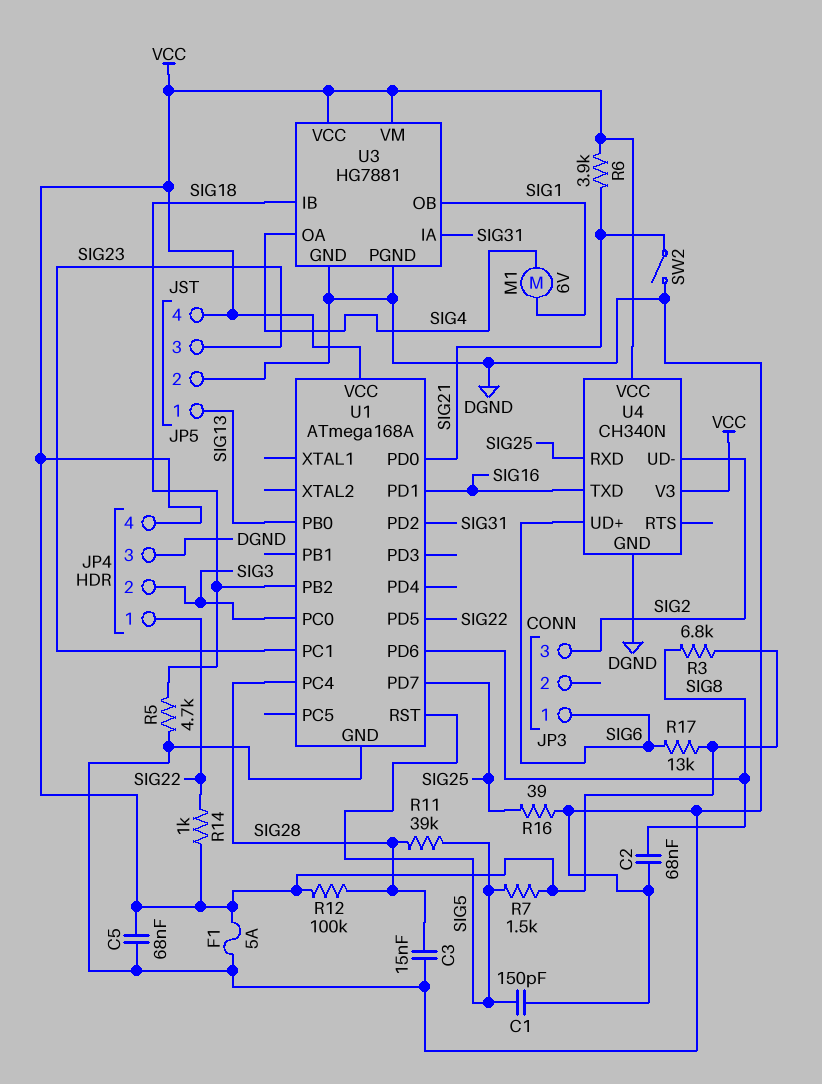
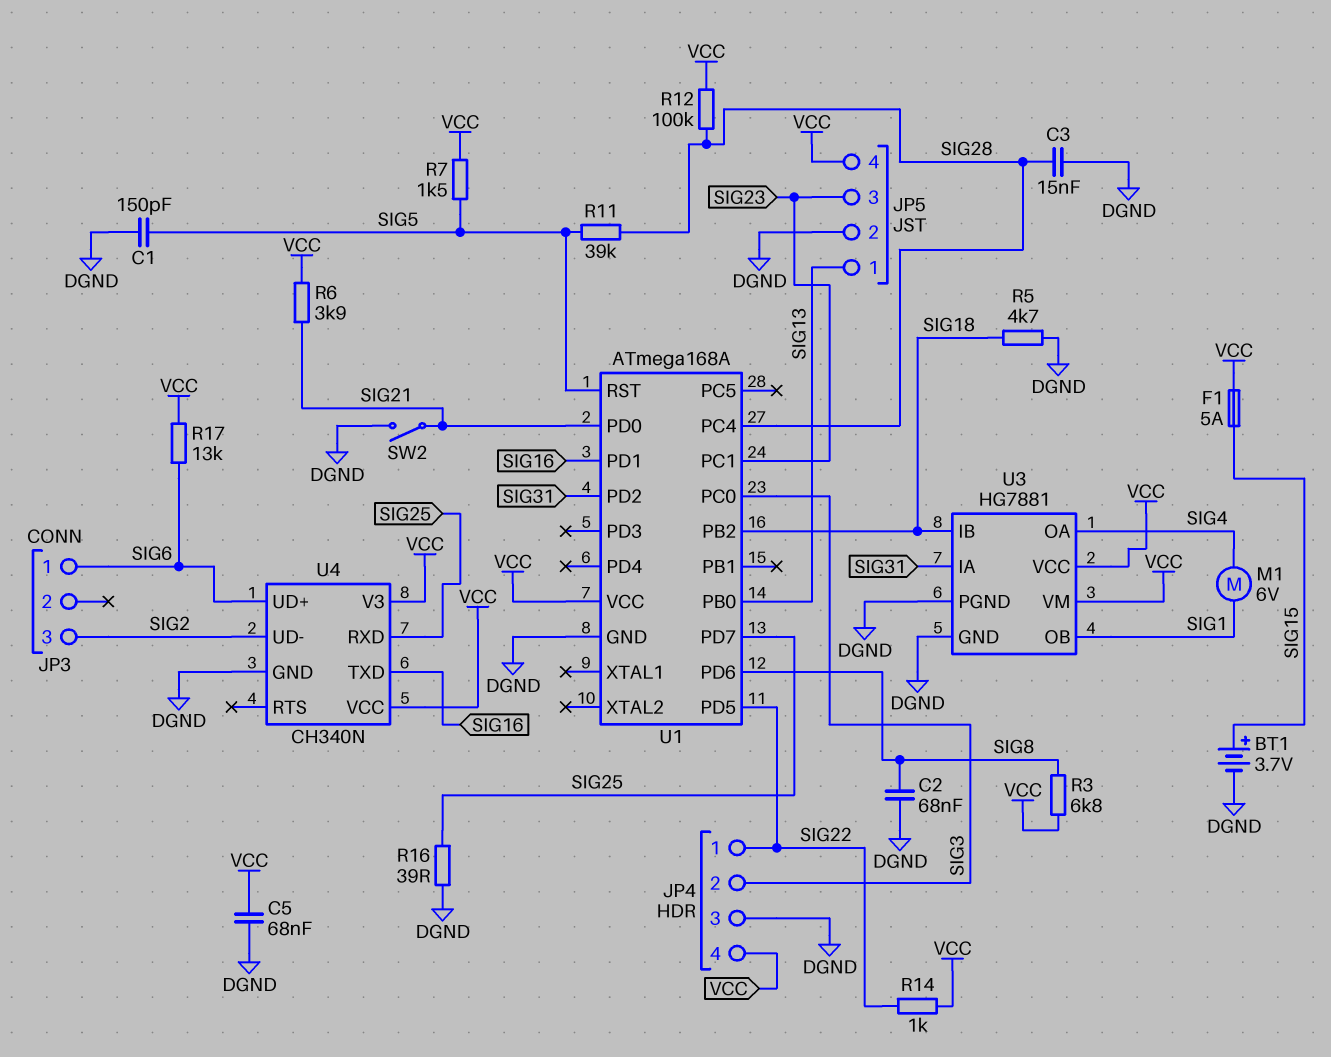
BT1: none -> 3.7V (plus SIG15, minus DGND)
F1: 5A (DGND, VCC) -> 5A (SIG15, VCC)

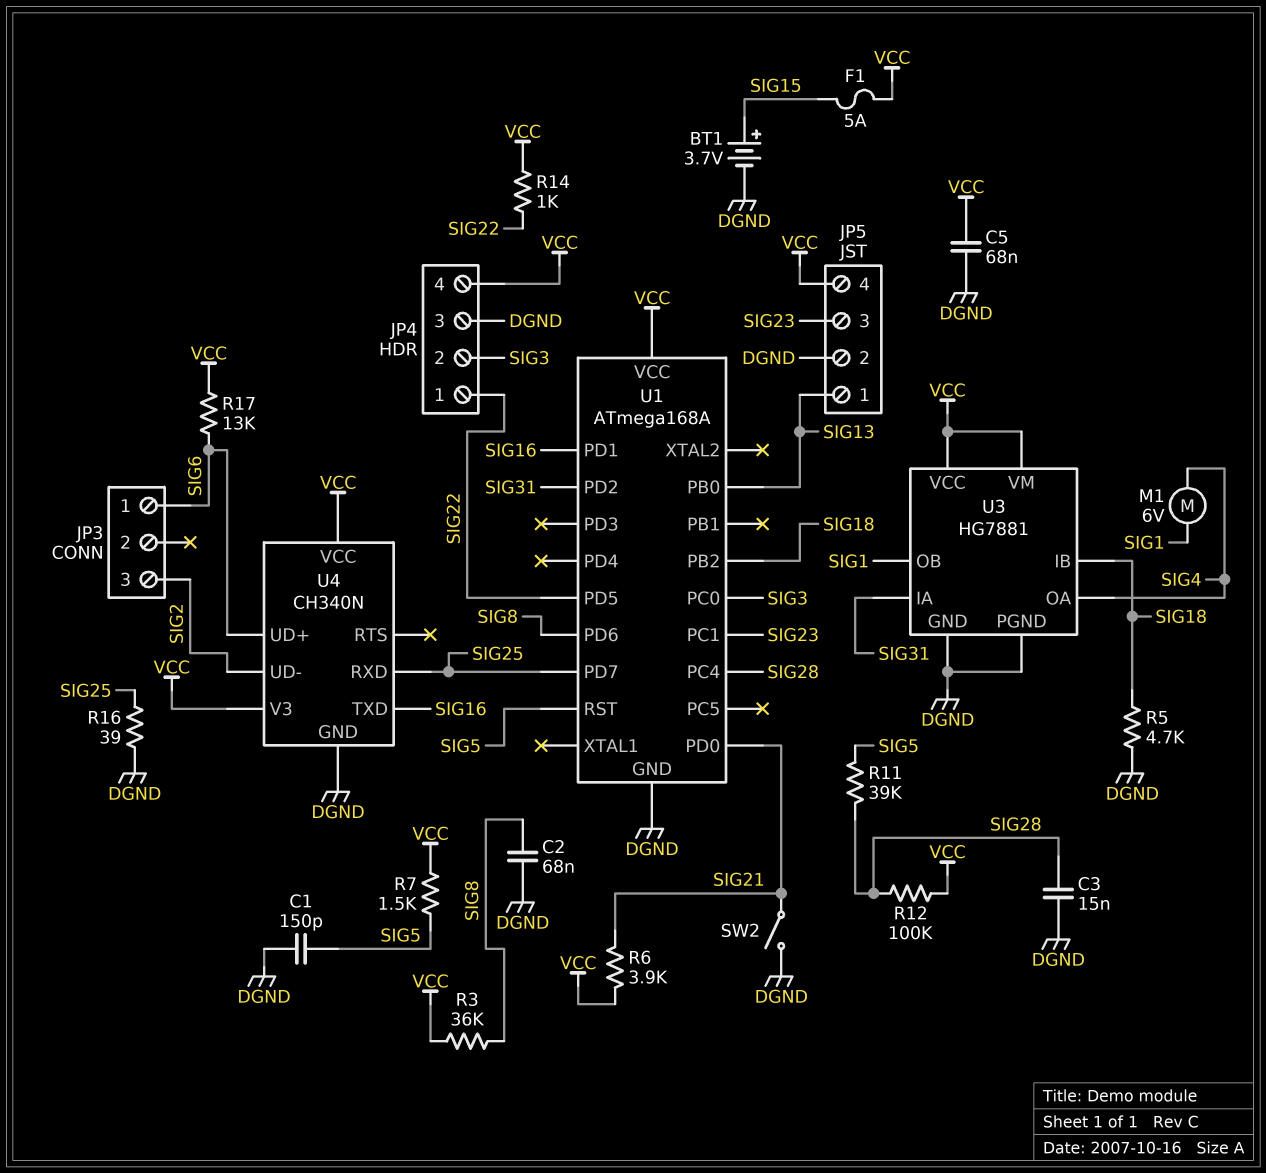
R3: 6.8k (SIG8, VCC) -> 36k (SIG8, VCC)

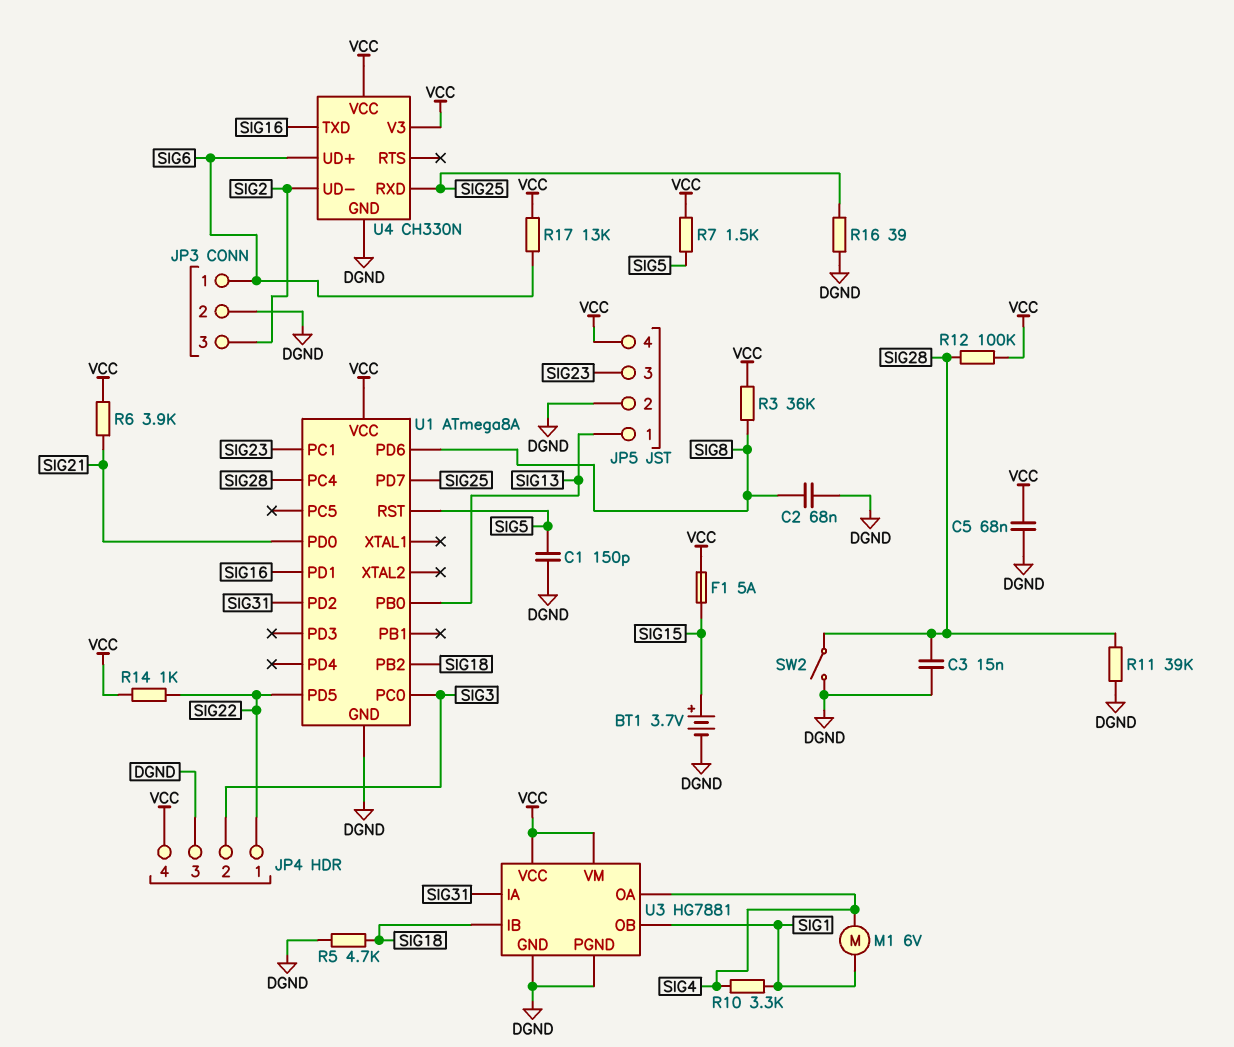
JP3 pin 2: none -> DGND
R10: none -> 3.3k (SIG1, SIG4)
R11: 39k (SIG5, SIG28) -> 39k (DGND, SIG28)
SW2: switch (DGND, SIG21) -> switch (DGND, SIG28)
U1: ATmega168A -> ATmega8A
U4: CH340N -> CH330N

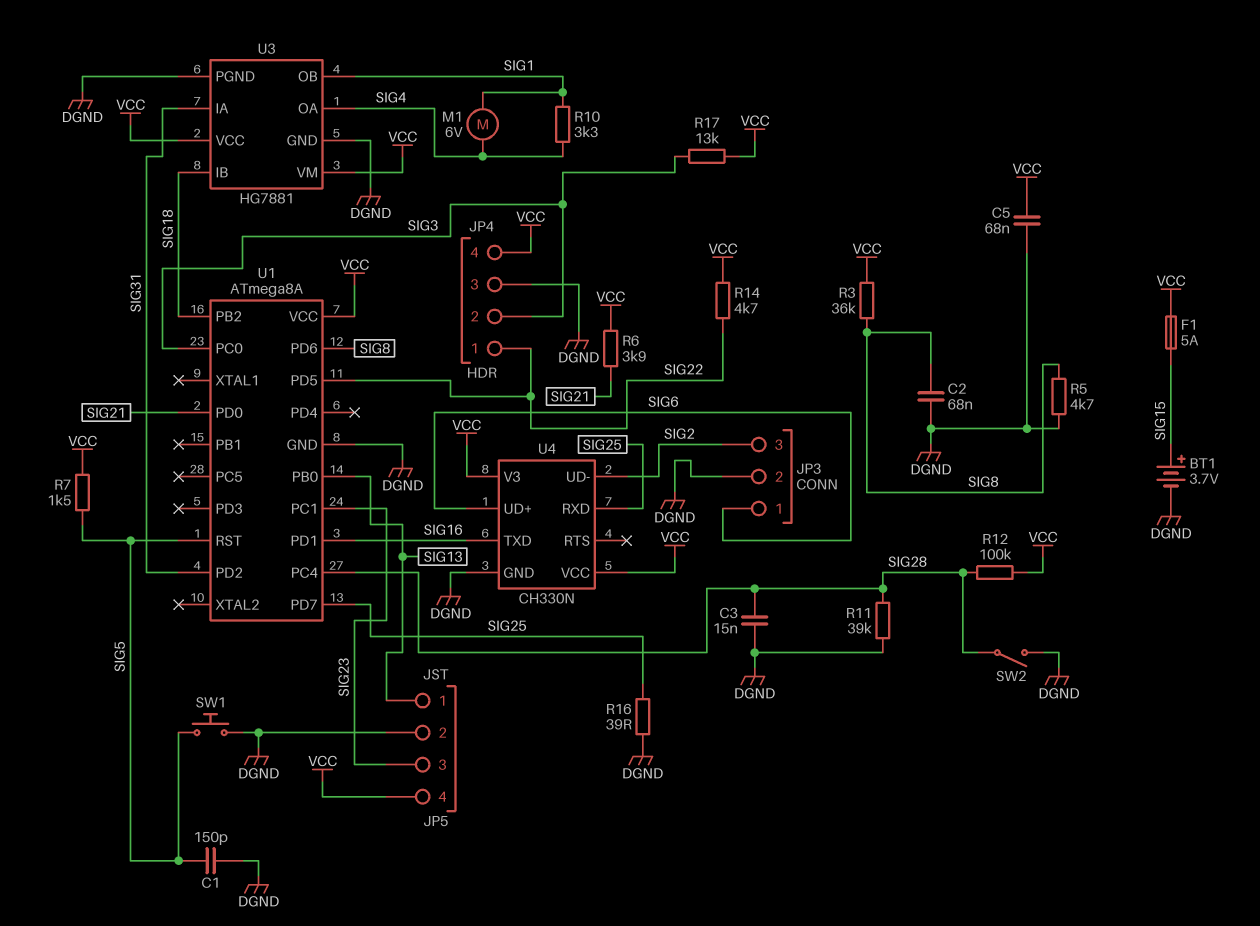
R5: 4.7k (DGND, SIG18) -> 4.7k (DGND, SIG8)
R14: 1k (SIG22, VCC) -> 4.7k (SIG22, VCC)
R17: 13k (SIG6, VCC) -> 13k (SIG3, VCC)
SW1: none -> button (DGND, SIG5)

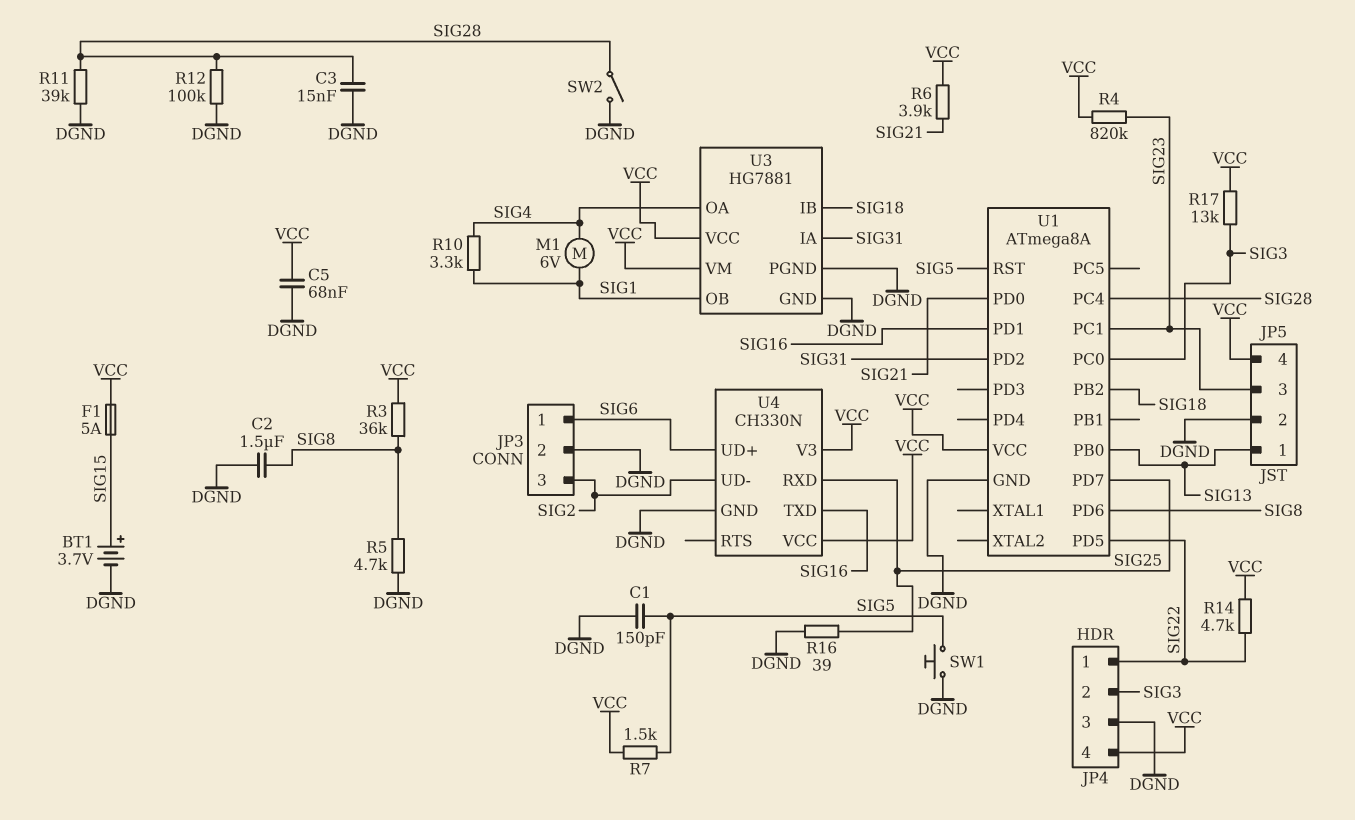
C2: 68nF (DGND, SIG8) -> 1.5uF (DGND, SIG8)
R4: none -> 820k (SIG23, VCC)
R12: 100k (SIG28, VCC) -> 100k (DGND, SIG28)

**WHAT YOU SHOULD DO:** Repeat each line of the material exactly, and drop any image it carries.

**RESULT:**
BT1: none -> 3.7V (plus SIG15, minus DGND)
F1: 5A (DGND, VCC) -> 5A (SIG15, VCC)

R3: 6.8k (SIG8, VCC) -> 36k (SIG8, VCC)

JP3 pin 2: none -> DGND
R10: none -> 3.3k (SIG1, SIG4)
R11: 39k (SIG5, SIG28) -> 39k (DGND, SIG28)
SW2: switch (DGND, SIG21) -> switch (DGND, SIG28)
U1: ATmega168A -> ATmega8A
U4: CH340N -> CH330N

R5: 4.7k (DGND, SIG18) -> 4.7k (DGND, SIG8)
R14: 1k (SIG22, VCC) -> 4.7k (SIG22, VCC)
R17: 13k (SIG6, VCC) -> 13k (SIG3, VCC)
SW1: none -> button (DGND, SIG5)

C2: 68nF (DGND, SIG8) -> 1.5uF (DGND, SIG8)
R4: none -> 820k (SIG23, VCC)
R12: 100k (SIG28, VCC) -> 100k (DGND, SIG28)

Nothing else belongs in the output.